Available records:
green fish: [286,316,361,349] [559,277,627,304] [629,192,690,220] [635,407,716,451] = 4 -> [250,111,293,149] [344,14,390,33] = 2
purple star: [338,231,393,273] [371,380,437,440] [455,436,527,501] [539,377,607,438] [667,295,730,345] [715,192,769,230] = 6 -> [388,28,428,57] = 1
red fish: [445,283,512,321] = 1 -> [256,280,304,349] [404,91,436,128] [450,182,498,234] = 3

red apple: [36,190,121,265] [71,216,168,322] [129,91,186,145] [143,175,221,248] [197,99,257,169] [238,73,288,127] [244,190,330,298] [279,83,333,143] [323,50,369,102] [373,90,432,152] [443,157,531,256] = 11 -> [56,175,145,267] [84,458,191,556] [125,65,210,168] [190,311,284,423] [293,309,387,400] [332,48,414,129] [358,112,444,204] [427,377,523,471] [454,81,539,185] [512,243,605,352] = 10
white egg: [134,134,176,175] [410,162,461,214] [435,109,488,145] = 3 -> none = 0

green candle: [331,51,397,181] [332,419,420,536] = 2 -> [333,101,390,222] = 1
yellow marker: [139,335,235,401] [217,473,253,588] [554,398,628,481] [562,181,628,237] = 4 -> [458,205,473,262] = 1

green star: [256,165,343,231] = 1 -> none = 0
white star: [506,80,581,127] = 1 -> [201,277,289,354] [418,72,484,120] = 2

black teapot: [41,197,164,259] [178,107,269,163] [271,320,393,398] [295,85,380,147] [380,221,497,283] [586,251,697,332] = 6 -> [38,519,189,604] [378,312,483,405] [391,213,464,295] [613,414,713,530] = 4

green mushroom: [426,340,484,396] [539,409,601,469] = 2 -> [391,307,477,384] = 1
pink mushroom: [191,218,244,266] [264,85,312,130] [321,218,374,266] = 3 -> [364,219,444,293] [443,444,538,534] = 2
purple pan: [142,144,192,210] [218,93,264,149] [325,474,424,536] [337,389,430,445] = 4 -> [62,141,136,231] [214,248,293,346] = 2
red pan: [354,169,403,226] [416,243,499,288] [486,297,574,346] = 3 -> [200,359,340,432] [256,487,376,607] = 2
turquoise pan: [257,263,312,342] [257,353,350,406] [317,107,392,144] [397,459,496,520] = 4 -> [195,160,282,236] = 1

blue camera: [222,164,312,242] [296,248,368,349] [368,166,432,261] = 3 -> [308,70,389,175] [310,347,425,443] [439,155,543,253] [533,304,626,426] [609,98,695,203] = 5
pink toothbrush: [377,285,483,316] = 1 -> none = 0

Exercise description:
An exact transcription of all the material above is the expected answer.

Result of this task:
green fish: [286,316,361,349] [559,277,627,304] [629,192,690,220] [635,407,716,451] = 4 -> [250,111,293,149] [344,14,390,33] = 2
purple star: [338,231,393,273] [371,380,437,440] [455,436,527,501] [539,377,607,438] [667,295,730,345] [715,192,769,230] = 6 -> [388,28,428,57] = 1
red fish: [445,283,512,321] = 1 -> [256,280,304,349] [404,91,436,128] [450,182,498,234] = 3

red apple: [36,190,121,265] [71,216,168,322] [129,91,186,145] [143,175,221,248] [197,99,257,169] [238,73,288,127] [244,190,330,298] [279,83,333,143] [323,50,369,102] [373,90,432,152] [443,157,531,256] = 11 -> [56,175,145,267] [84,458,191,556] [125,65,210,168] [190,311,284,423] [293,309,387,400] [332,48,414,129] [358,112,444,204] [427,377,523,471] [454,81,539,185] [512,243,605,352] = 10
white egg: [134,134,176,175] [410,162,461,214] [435,109,488,145] = 3 -> none = 0

green candle: [331,51,397,181] [332,419,420,536] = 2 -> [333,101,390,222] = 1
yellow marker: [139,335,235,401] [217,473,253,588] [554,398,628,481] [562,181,628,237] = 4 -> [458,205,473,262] = 1

green star: [256,165,343,231] = 1 -> none = 0
white star: [506,80,581,127] = 1 -> [201,277,289,354] [418,72,484,120] = 2

black teapot: [41,197,164,259] [178,107,269,163] [271,320,393,398] [295,85,380,147] [380,221,497,283] [586,251,697,332] = 6 -> [38,519,189,604] [378,312,483,405] [391,213,464,295] [613,414,713,530] = 4

green mushroom: [426,340,484,396] [539,409,601,469] = 2 -> [391,307,477,384] = 1
pink mushroom: [191,218,244,266] [264,85,312,130] [321,218,374,266] = 3 -> [364,219,444,293] [443,444,538,534] = 2
purple pan: [142,144,192,210] [218,93,264,149] [325,474,424,536] [337,389,430,445] = 4 -> [62,141,136,231] [214,248,293,346] = 2
red pan: [354,169,403,226] [416,243,499,288] [486,297,574,346] = 3 -> [200,359,340,432] [256,487,376,607] = 2
turquoise pan: [257,263,312,342] [257,353,350,406] [317,107,392,144] [397,459,496,520] = 4 -> [195,160,282,236] = 1

blue camera: [222,164,312,242] [296,248,368,349] [368,166,432,261] = 3 -> [308,70,389,175] [310,347,425,443] [439,155,543,253] [533,304,626,426] [609,98,695,203] = 5
pink toothbrush: [377,285,483,316] = 1 -> none = 0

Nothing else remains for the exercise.